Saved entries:
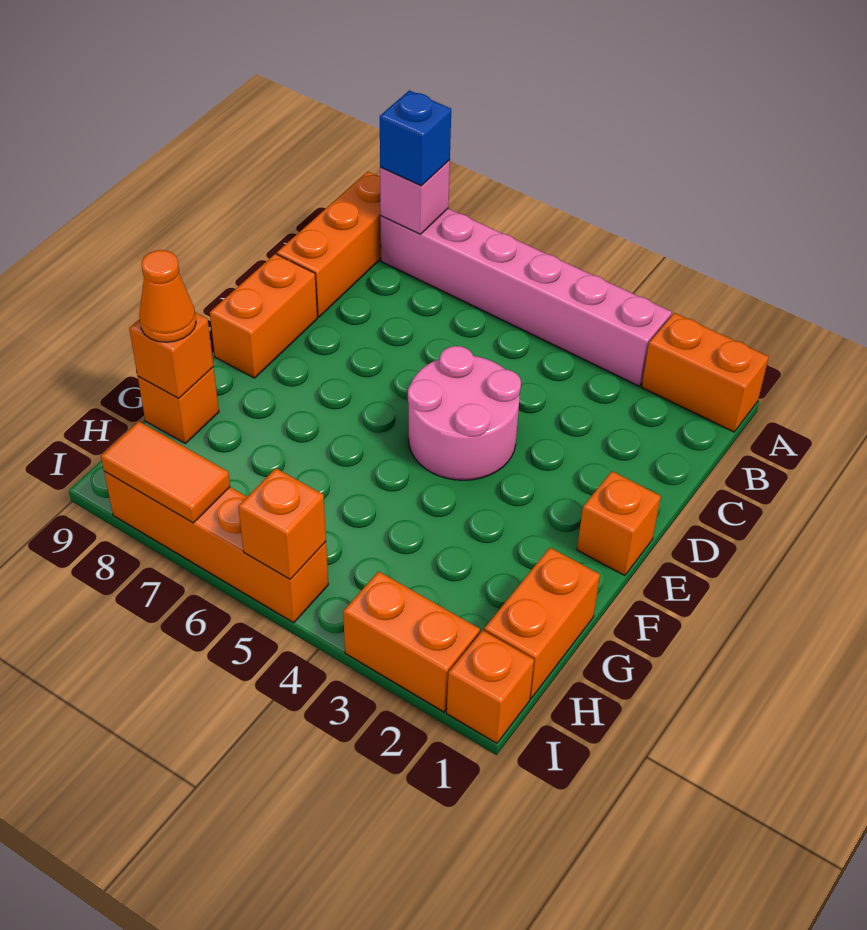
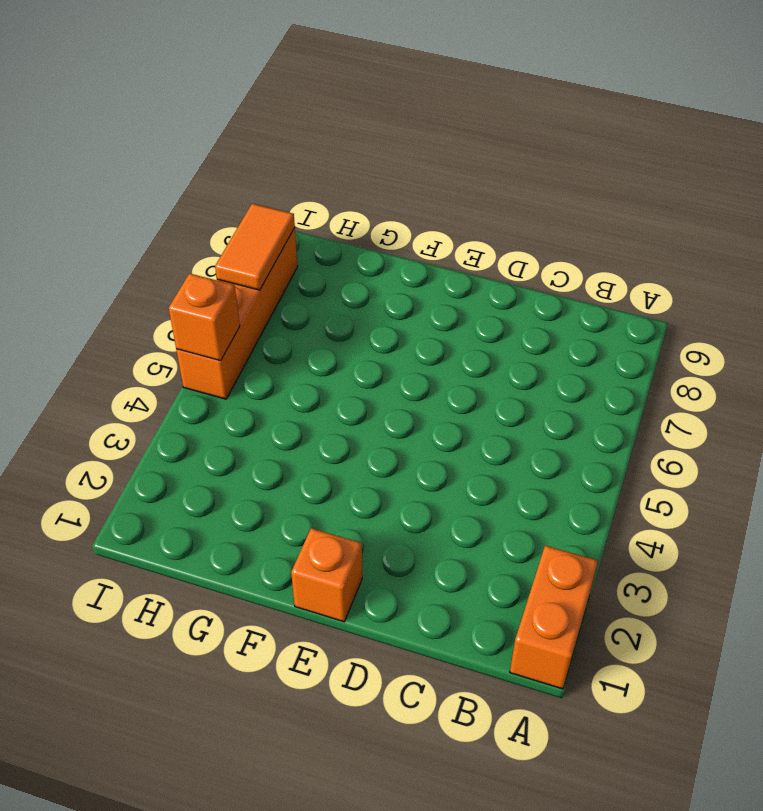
none -> pink brick A3:A8 level 1
none -> orange brick A9:C9 level 1
none -> pink round brick D4:E5 level 1

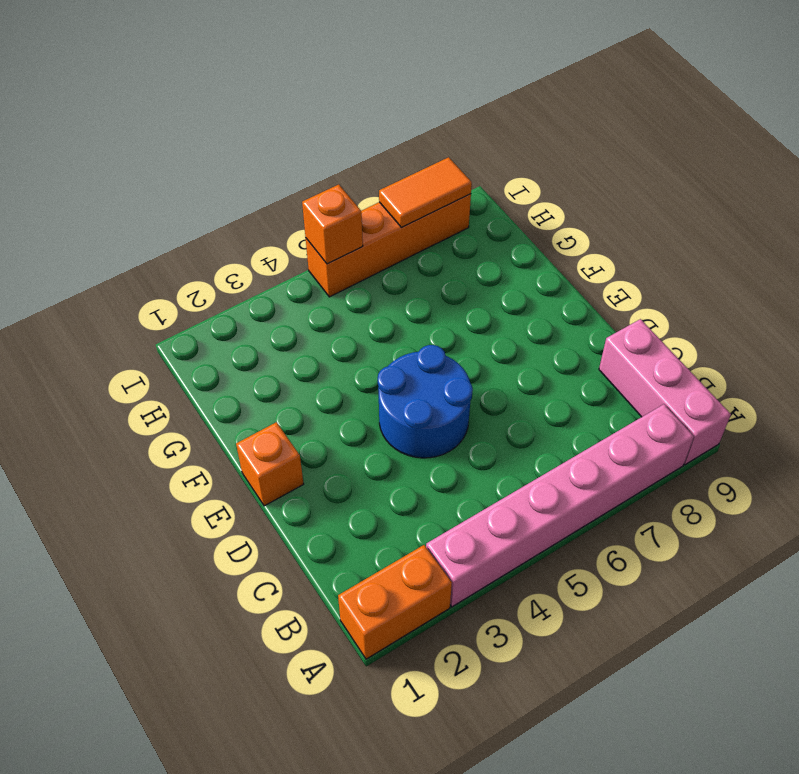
pink brick A9:C9 level 1 -> orange brick A9:C9 level 1
blue round brick D4:E5 level 1 -> pink round brick D4:E5 level 1
none -> orange brick D9:E9 level 1
none -> orange brick G1:H1 level 1
none -> orange brick G9 level 1

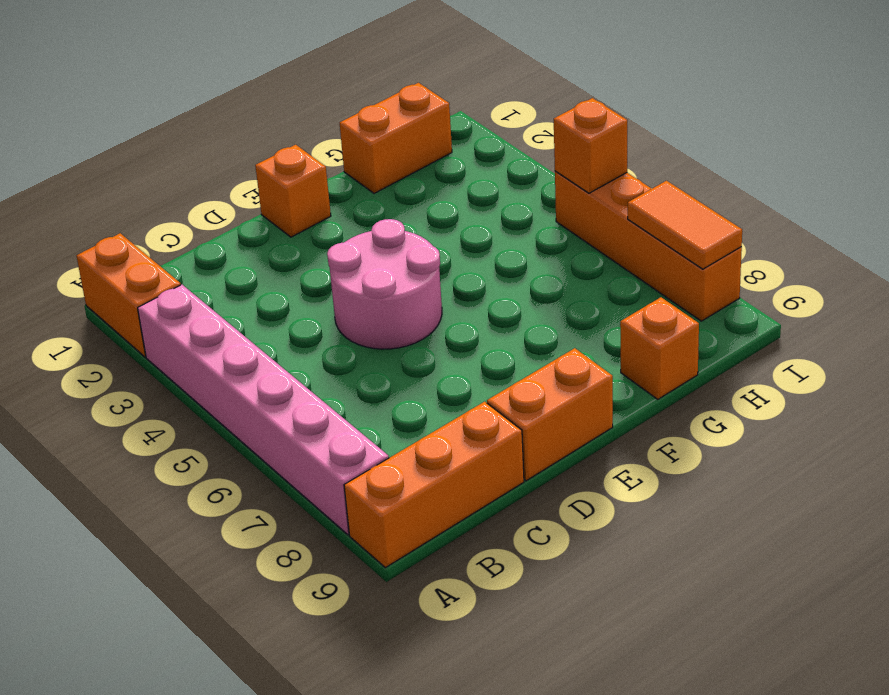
none -> orange brick I1 level 1
none -> orange brick I2:I3 level 1
none -> pink brick A8 level 2

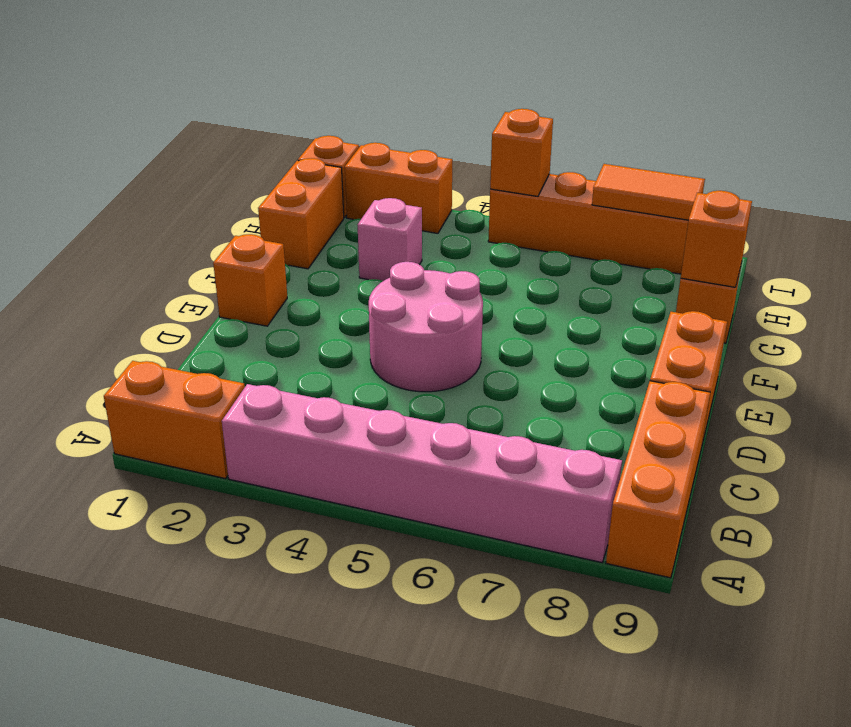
pink brick G3 level 1 -> pink brick A8 level 2
none -> blue brick A8 level 3
none -> orange cone G9 level 3

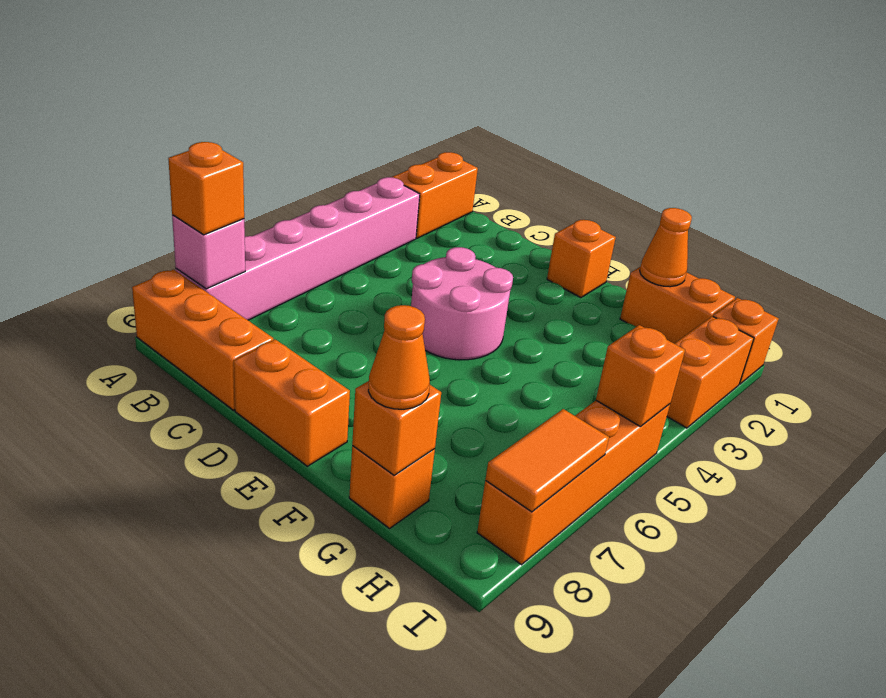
orange brick A8 level 3 -> blue brick A8 level 3
orange cone G1 level 2 -> none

» Task to carry out:
Without the pictures, set down every entry exactly.

» Answer section:
none -> pink brick A3:A8 level 1
none -> orange brick A9:C9 level 1
none -> pink round brick D4:E5 level 1

pink brick A9:C9 level 1 -> orange brick A9:C9 level 1
blue round brick D4:E5 level 1 -> pink round brick D4:E5 level 1
none -> orange brick D9:E9 level 1
none -> orange brick G1:H1 level 1
none -> orange brick G9 level 1

none -> orange brick I1 level 1
none -> orange brick I2:I3 level 1
none -> pink brick A8 level 2

pink brick G3 level 1 -> pink brick A8 level 2
none -> blue brick A8 level 3
none -> orange cone G9 level 3

orange brick A8 level 3 -> blue brick A8 level 3
orange cone G1 level 2 -> none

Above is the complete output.